• WORK INSTRUCTIONS: From the line containing "red dice: 4 -> 6" down to the final line of the entries below, return each line exactly and drop the pictures.

• Coordinate-based object records:

= = = = =

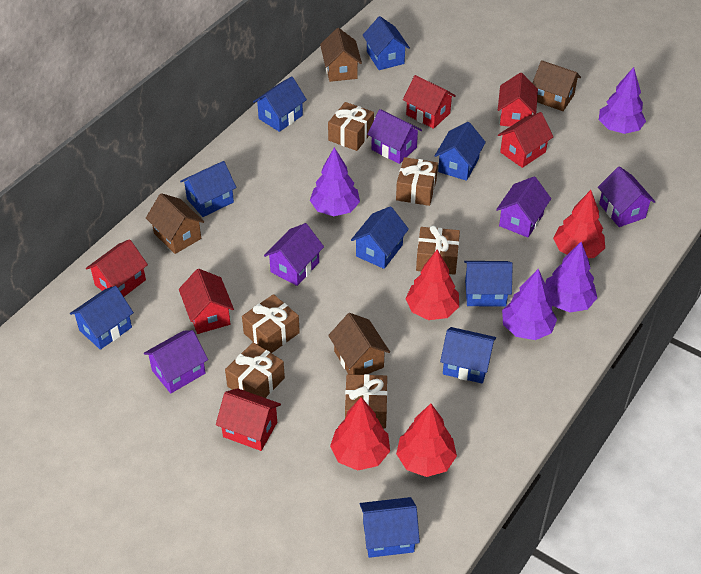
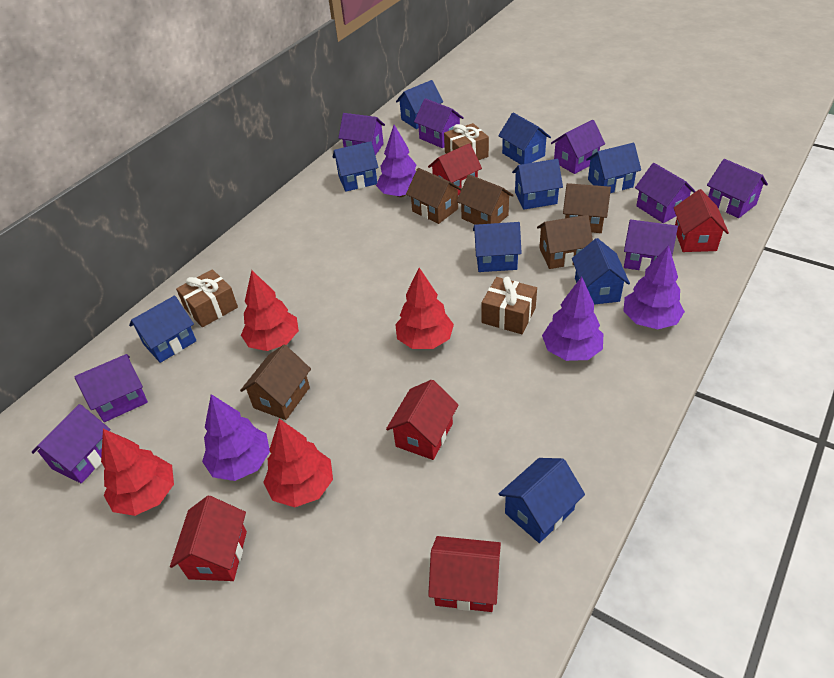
brown gift: 6 -> 3
brown house: 4 -> 5
purple house: 5 -> 8
red house: 6 -> 5

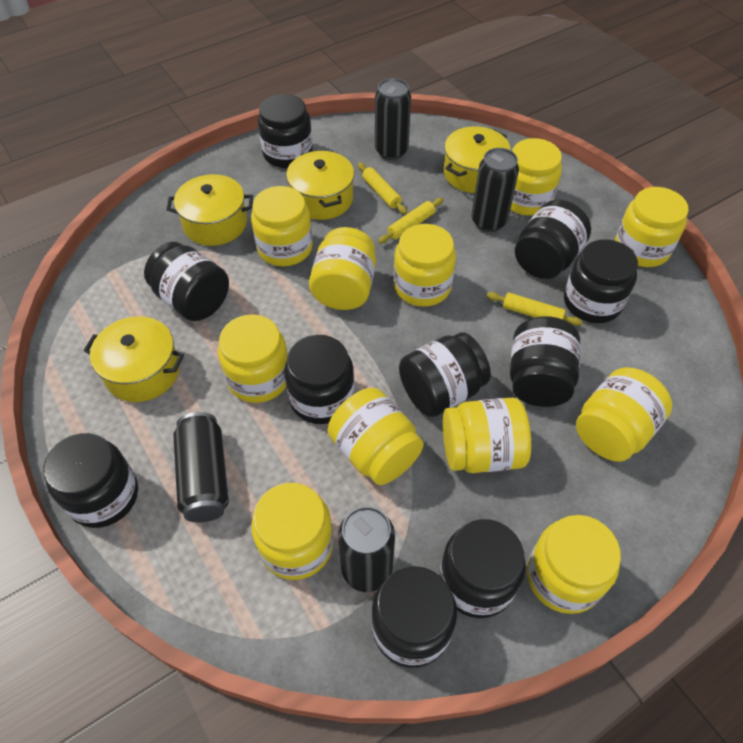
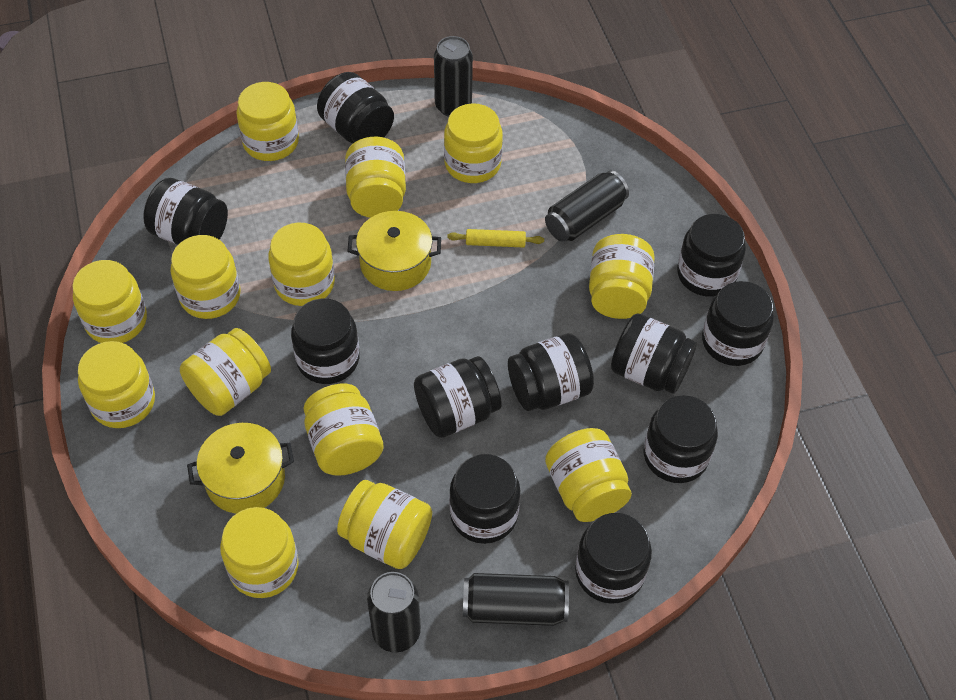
black jar: 10 -> 11
yellow jar: 11 -> 13
yellow pot: 4 -> 2
yellow rolling pin: 3 -> 1

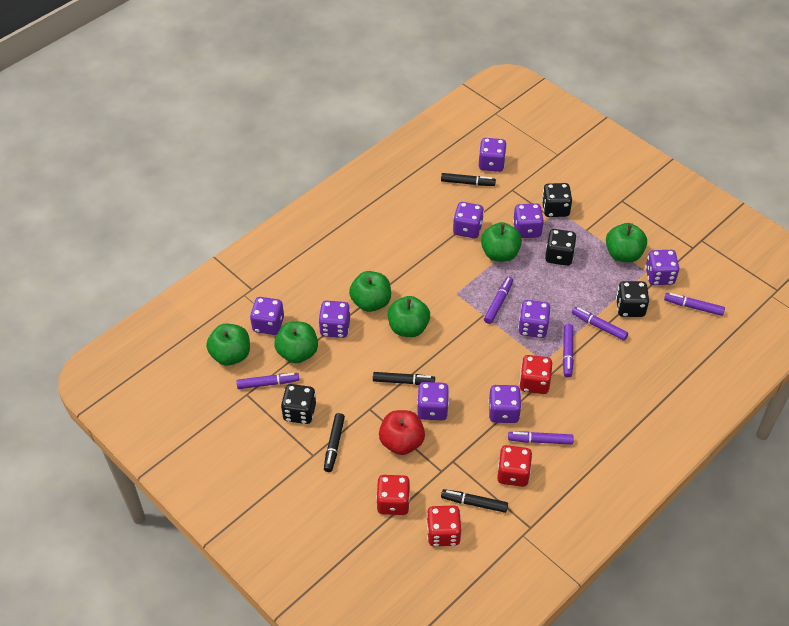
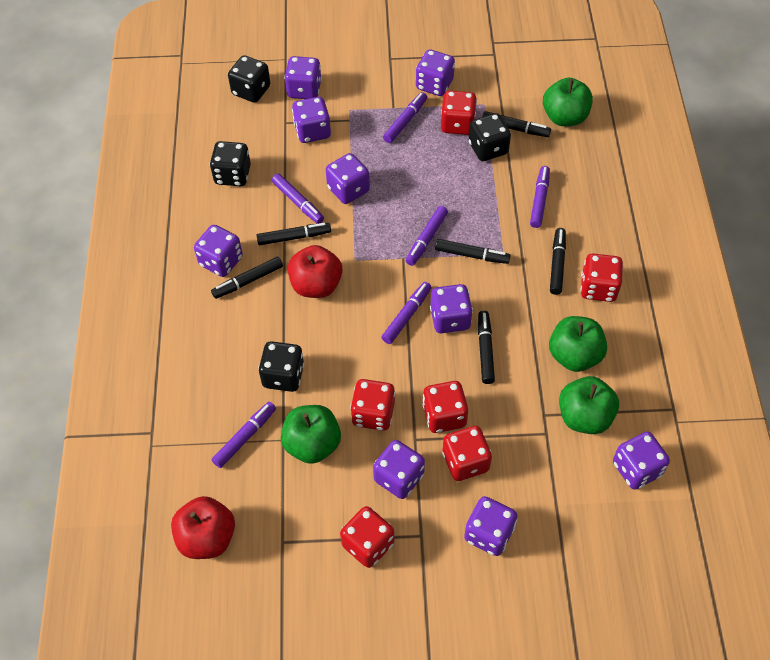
black marker: 4 -> 6
green apple: 6 -> 4
red apple: 1 -> 2
red dice: 4 -> 6

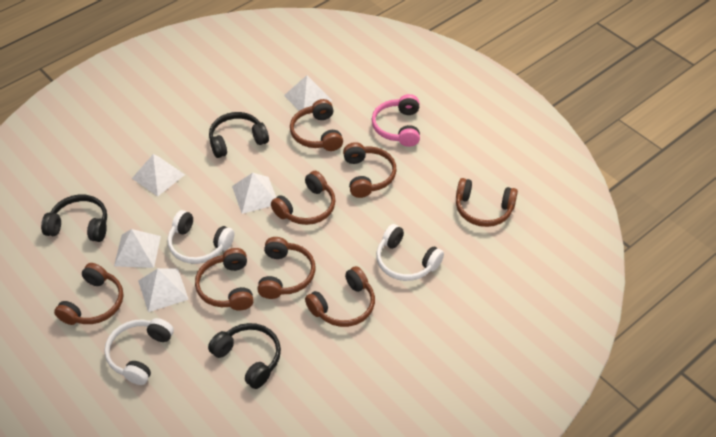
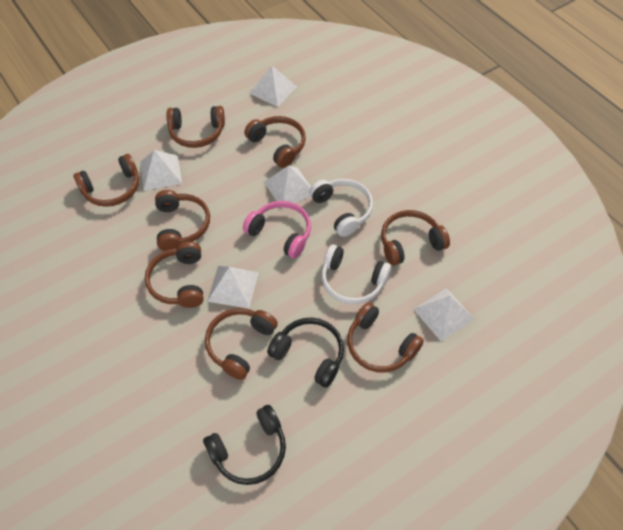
black headphones: 3 -> 2
white headphones: 3 -> 2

= = = = =

• SOLUTION TO THE PROBLEM:
red dice: 4 -> 6

black headphones: 3 -> 2
white headphones: 3 -> 2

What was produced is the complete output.